ABOUT THIS TASK:
Each line of the listing below that includes "adhesiva" should be reported.

DATA TO PROCESS:
----
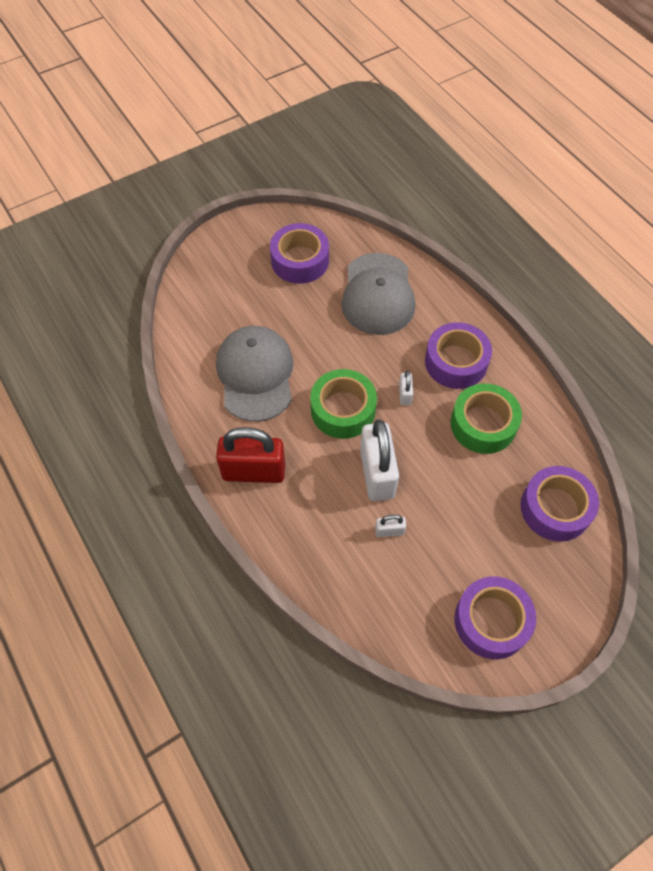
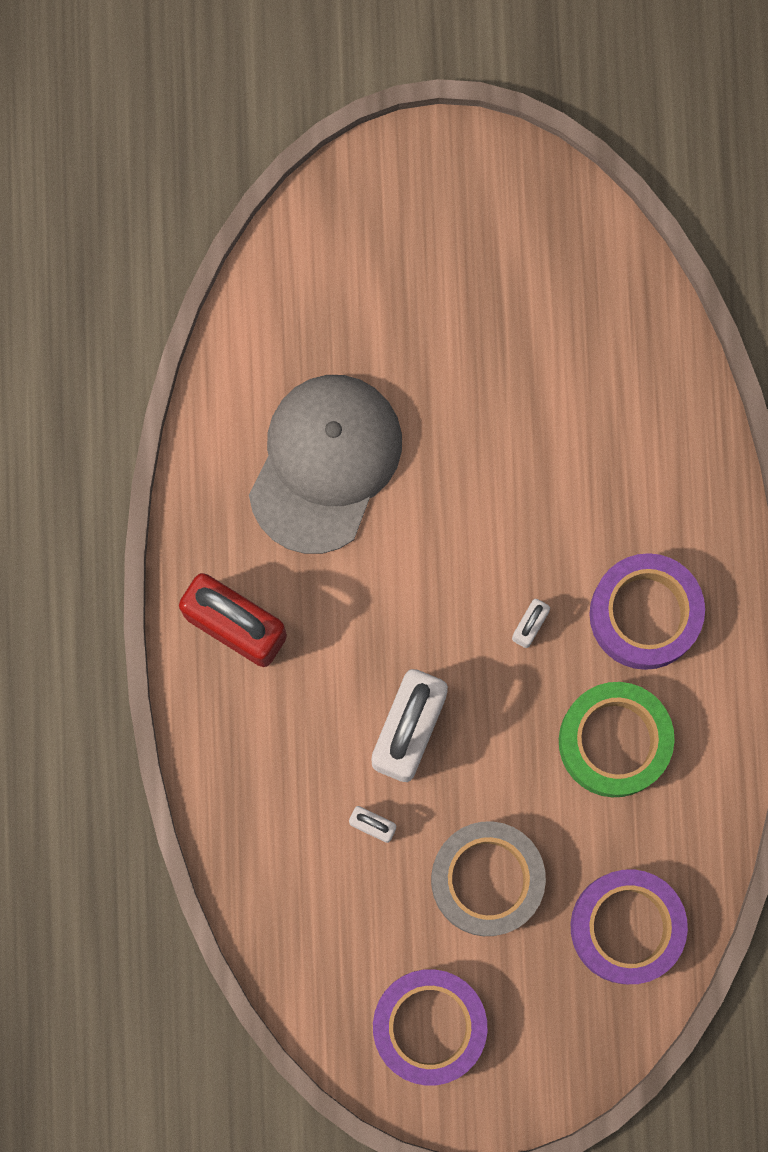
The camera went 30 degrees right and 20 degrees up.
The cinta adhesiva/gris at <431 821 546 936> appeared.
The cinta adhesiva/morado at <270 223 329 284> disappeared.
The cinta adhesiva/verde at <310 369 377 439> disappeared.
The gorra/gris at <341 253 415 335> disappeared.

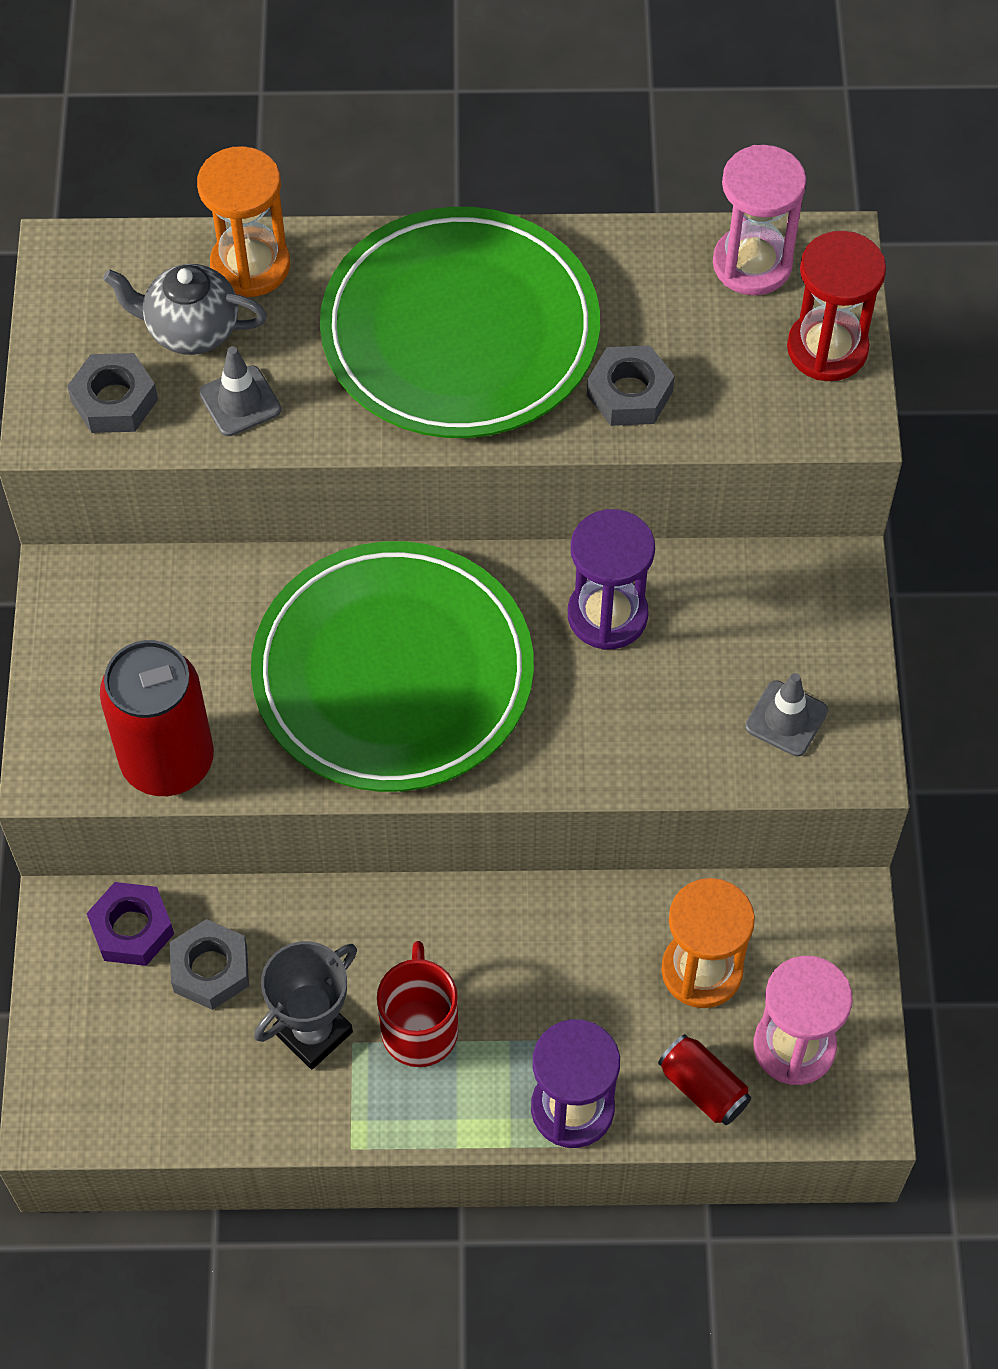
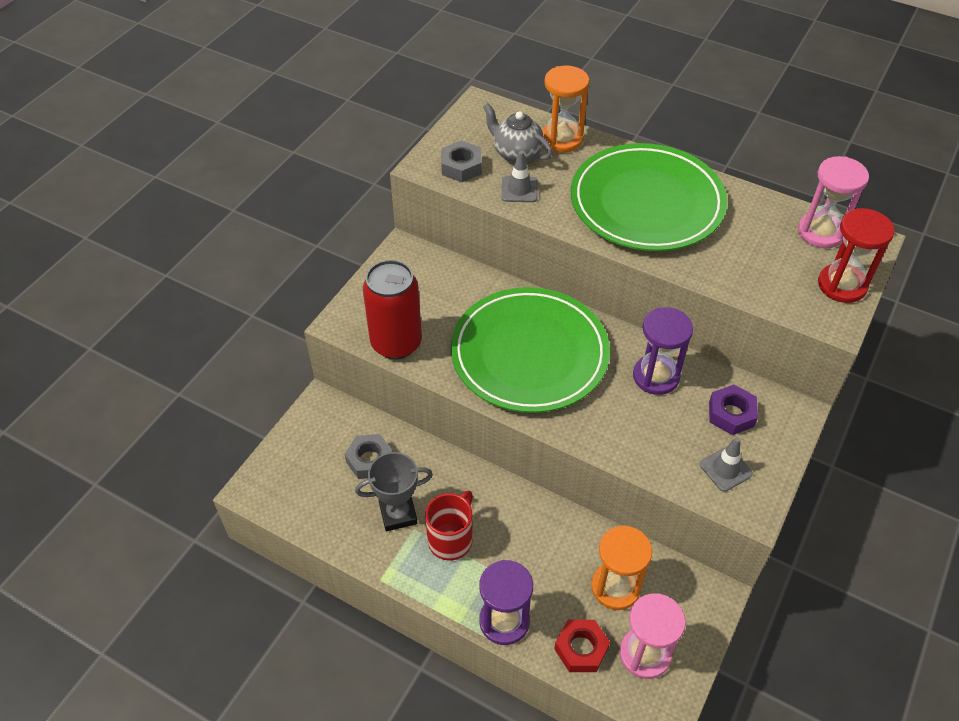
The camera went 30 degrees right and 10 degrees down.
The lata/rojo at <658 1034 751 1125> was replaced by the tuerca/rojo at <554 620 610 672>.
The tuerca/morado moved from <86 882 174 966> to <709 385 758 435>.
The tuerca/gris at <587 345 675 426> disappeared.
----
WRITTEN RESPONSE:
The cinta adhesiva/gris at <431 821 546 936> appeared.
The cinta adhesiva/morado at <270 223 329 284> disappeared.
The cinta adhesiva/verde at <310 369 377 439> disappeared.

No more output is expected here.